**Exercise**
Only the stretch below from the line holding "GAS pin DO: 3 -> A1" through the line holding "GPS pin TX: 6 -> TX" should be restated, word for word and with both ends included; pictures stay out.

**Supplied information**
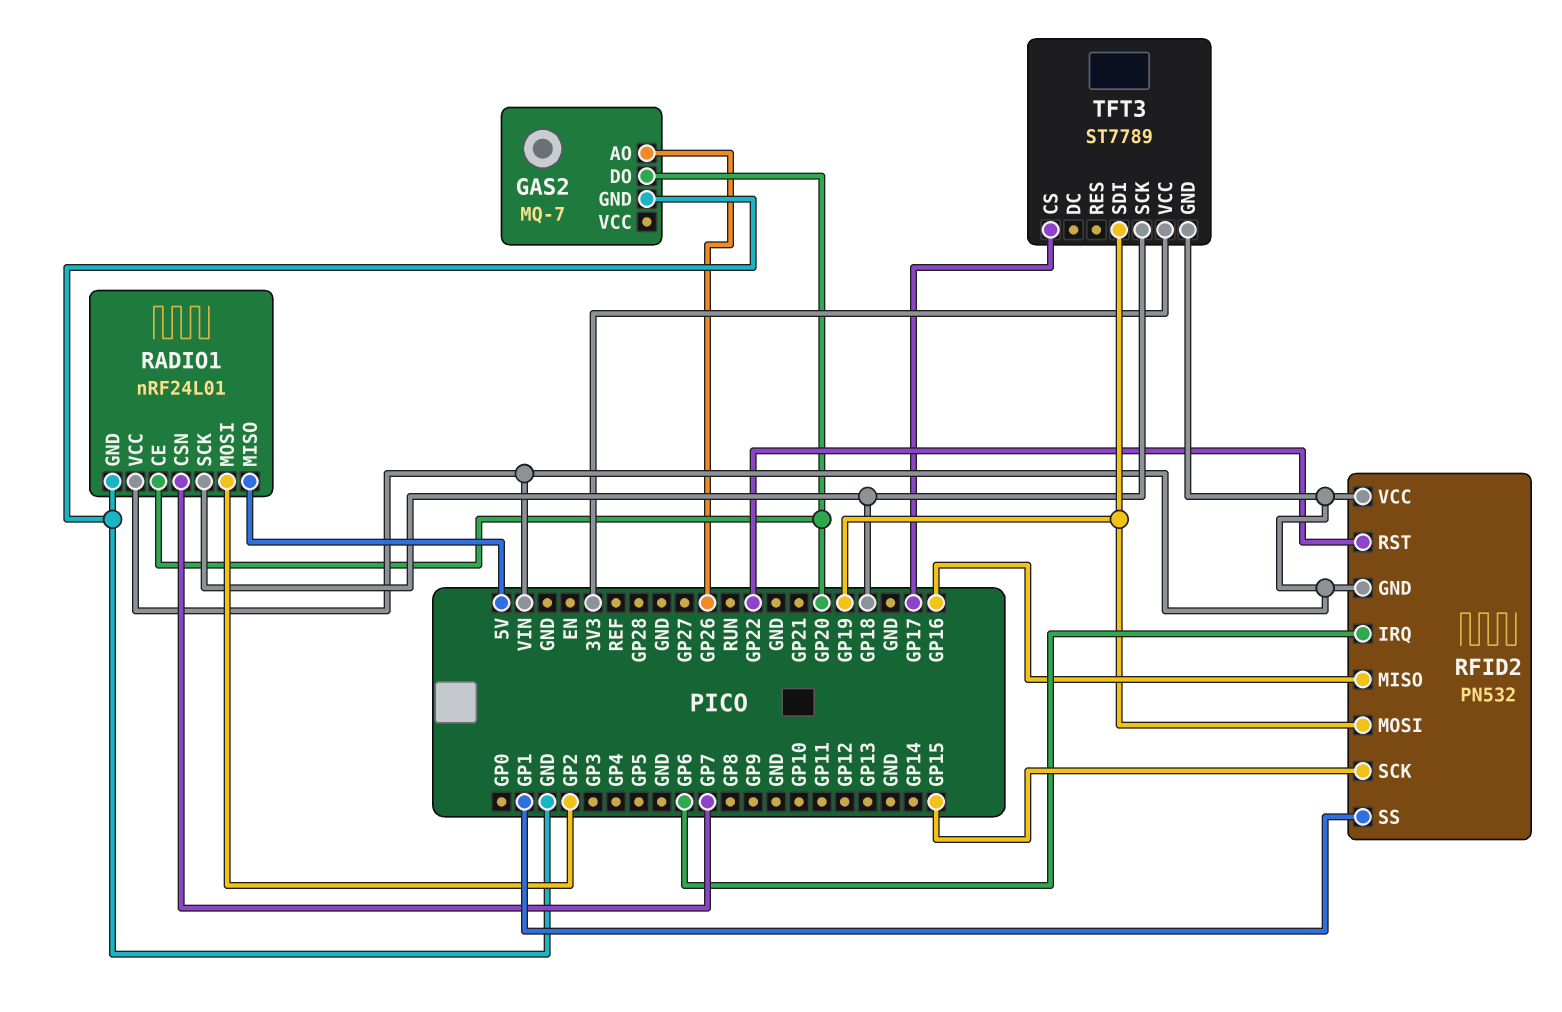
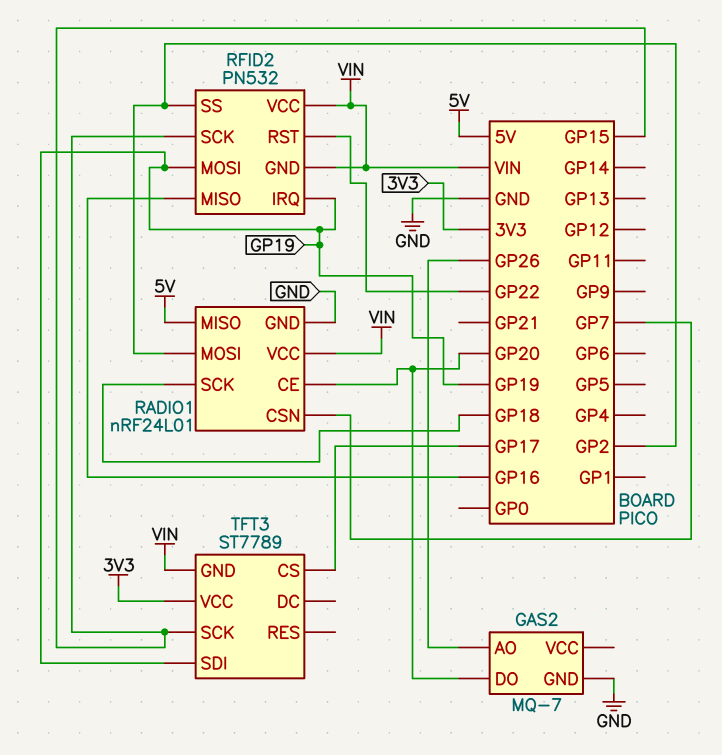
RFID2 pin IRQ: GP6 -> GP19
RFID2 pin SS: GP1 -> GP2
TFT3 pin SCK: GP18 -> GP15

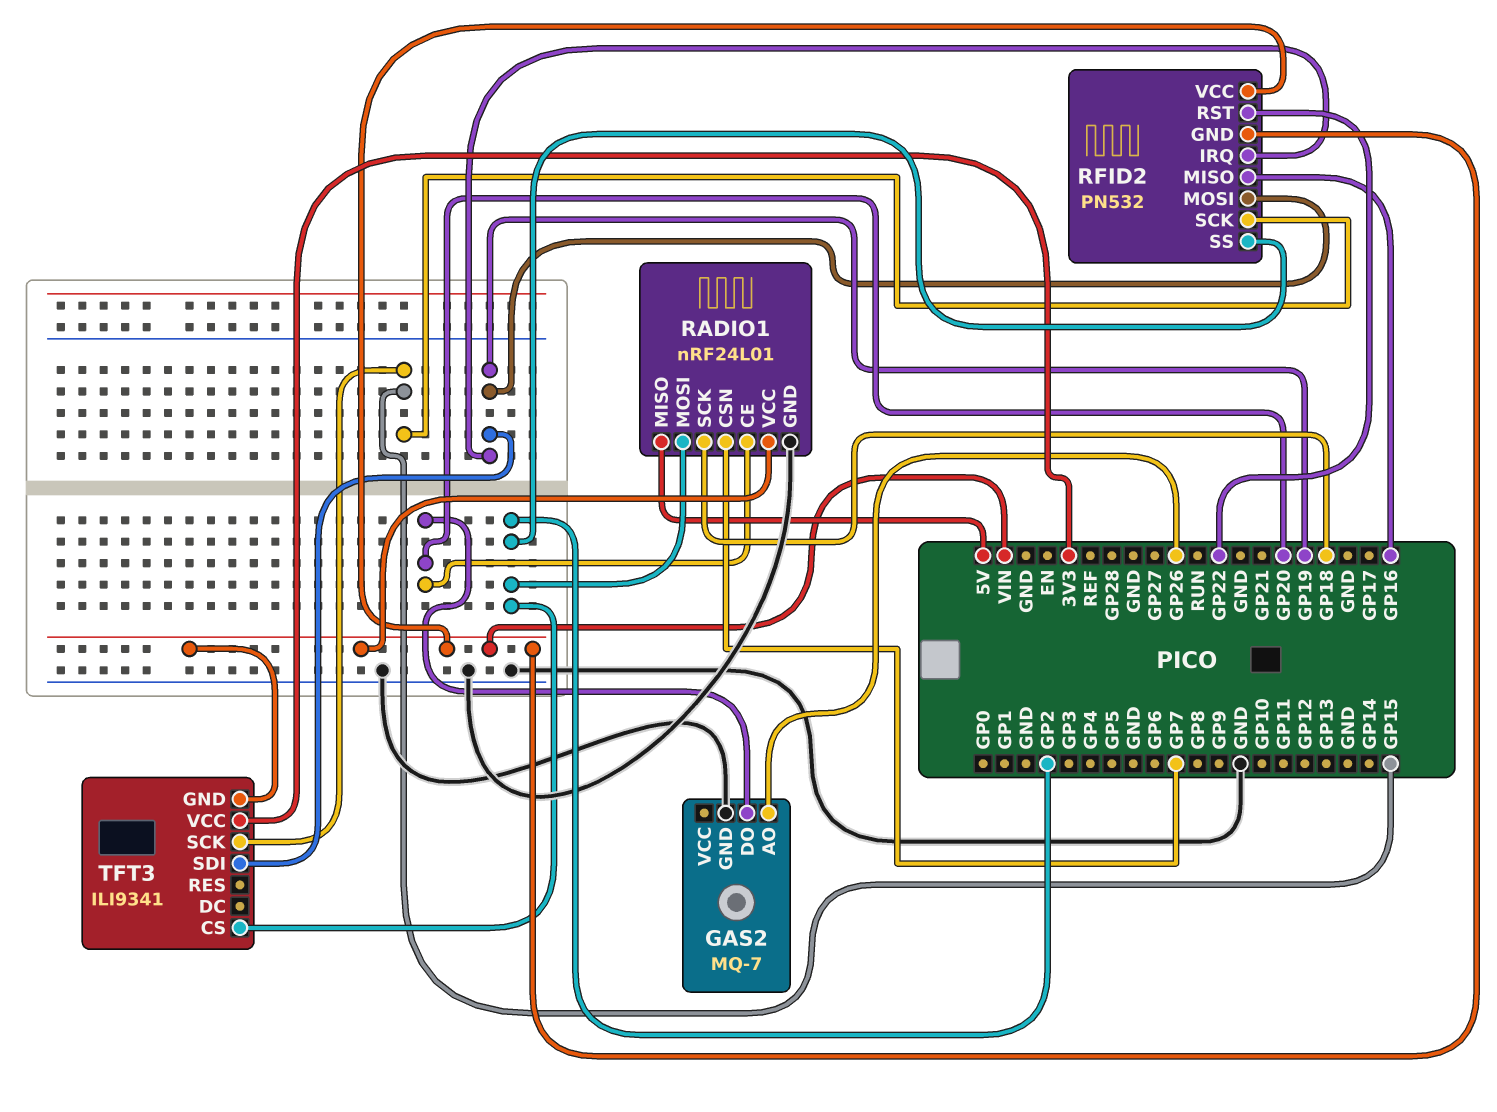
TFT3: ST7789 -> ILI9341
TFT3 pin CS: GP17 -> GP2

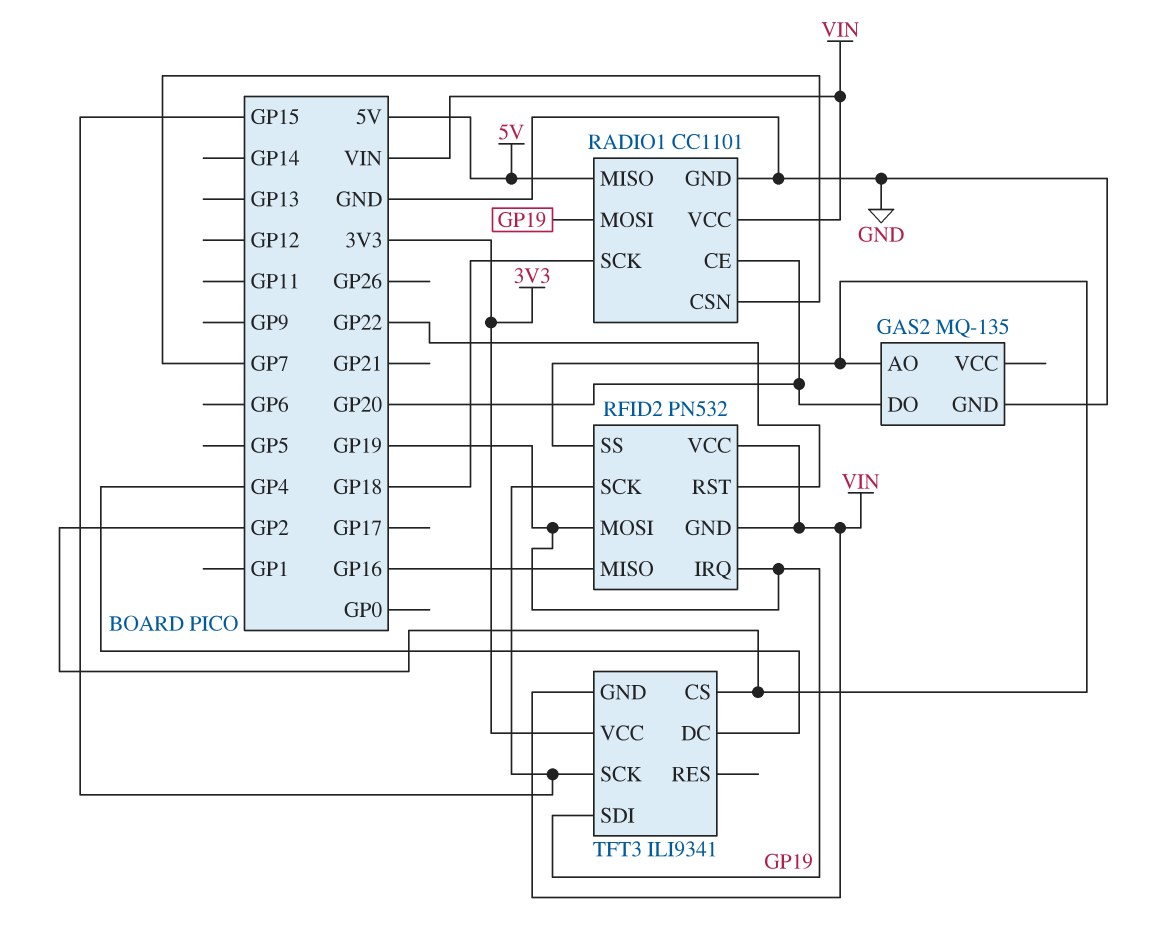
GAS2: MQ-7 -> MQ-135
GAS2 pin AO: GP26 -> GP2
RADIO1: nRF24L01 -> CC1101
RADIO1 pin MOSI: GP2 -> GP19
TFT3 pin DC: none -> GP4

* * *

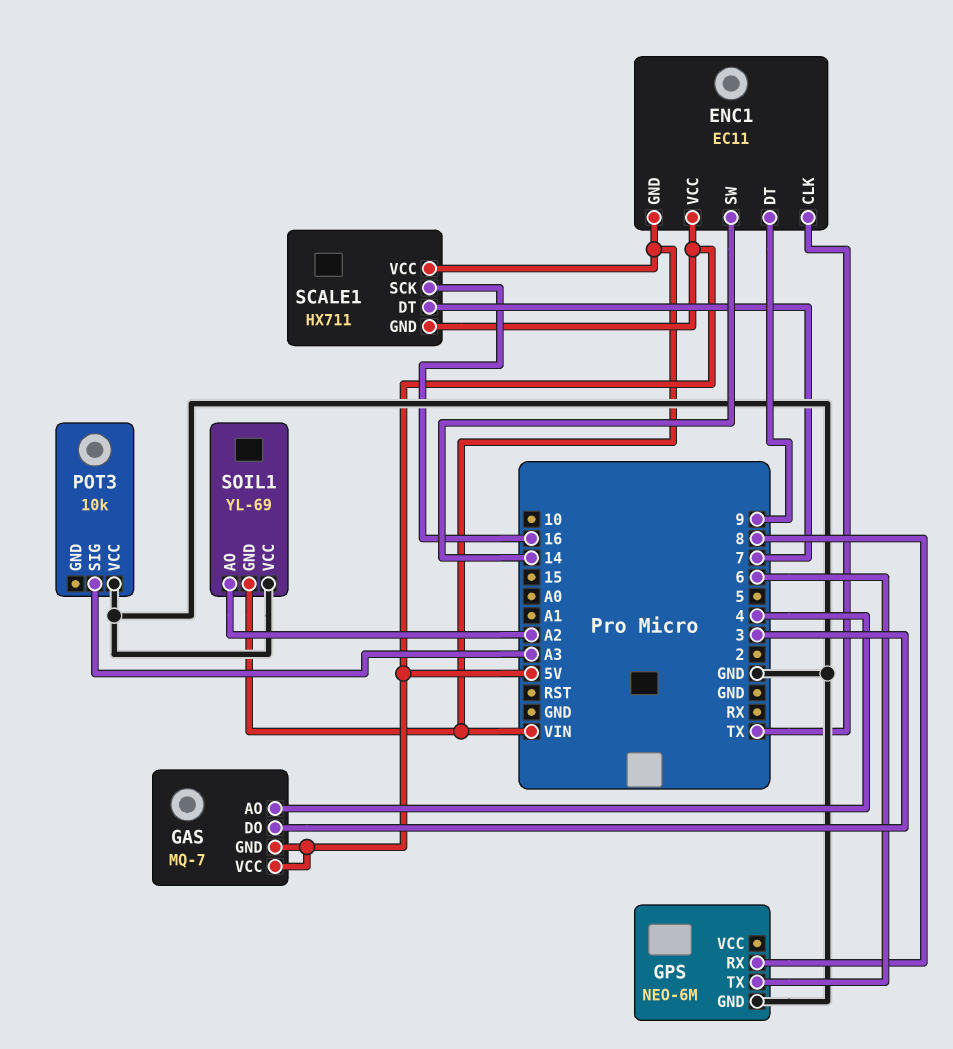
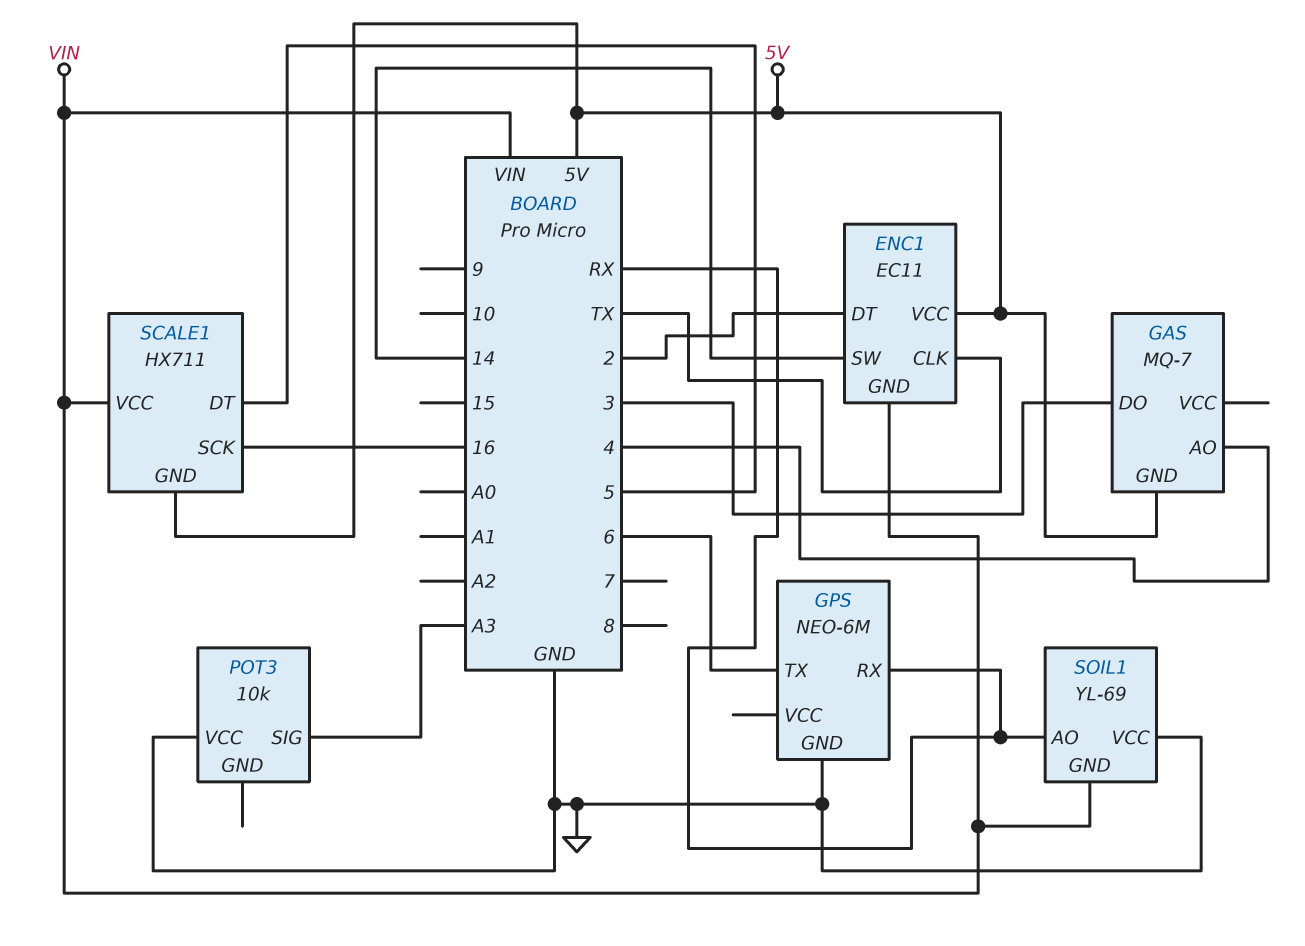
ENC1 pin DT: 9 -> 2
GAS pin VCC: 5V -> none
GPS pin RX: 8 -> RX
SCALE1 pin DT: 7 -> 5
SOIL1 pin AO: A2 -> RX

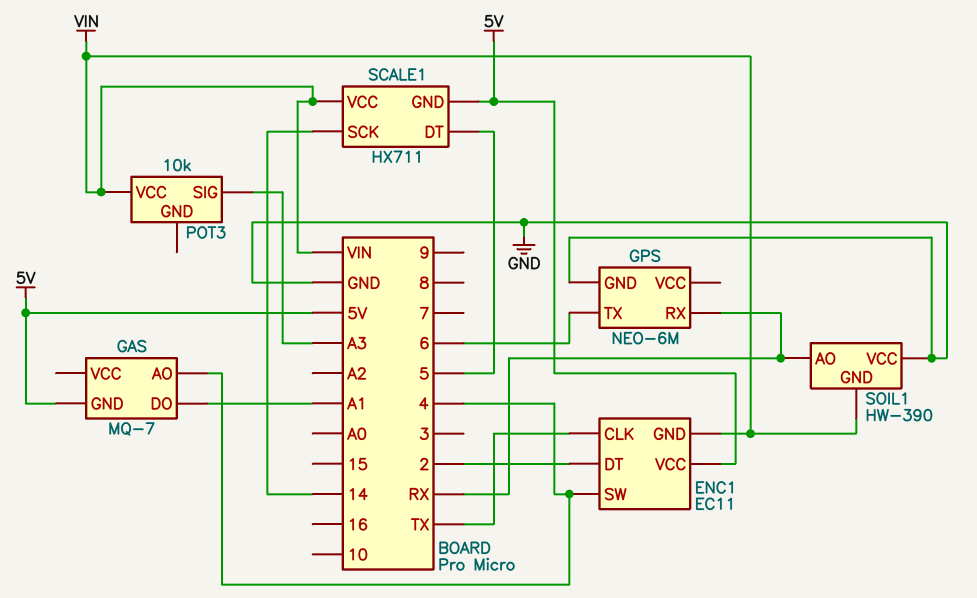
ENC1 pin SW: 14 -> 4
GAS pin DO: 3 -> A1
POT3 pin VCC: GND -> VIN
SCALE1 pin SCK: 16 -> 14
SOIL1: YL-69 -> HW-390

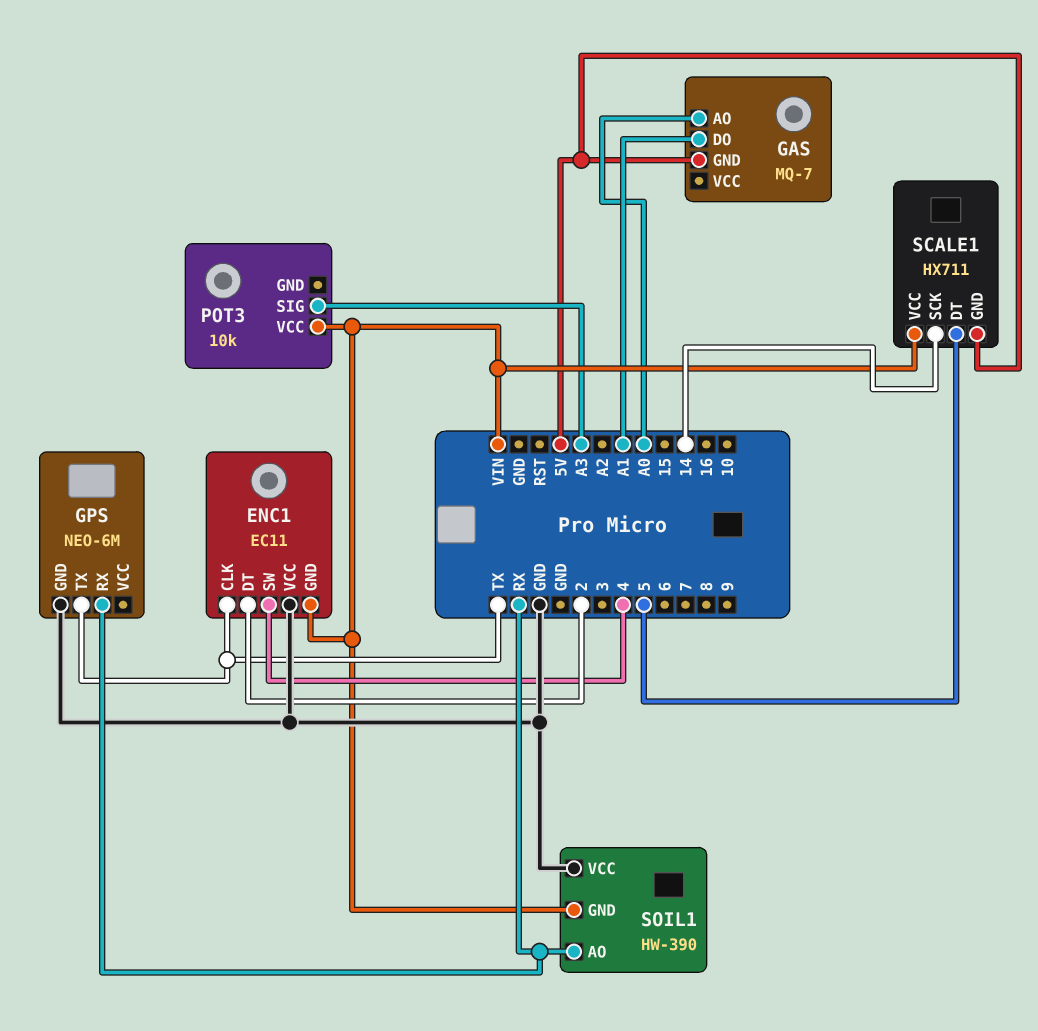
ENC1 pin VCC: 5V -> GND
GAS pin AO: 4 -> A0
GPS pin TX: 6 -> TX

**Output of the exercise**
GAS pin DO: 3 -> A1
POT3 pin VCC: GND -> VIN
SCALE1 pin SCK: 16 -> 14
SOIL1: YL-69 -> HW-390

ENC1 pin VCC: 5V -> GND
GAS pin AO: 4 -> A0
GPS pin TX: 6 -> TX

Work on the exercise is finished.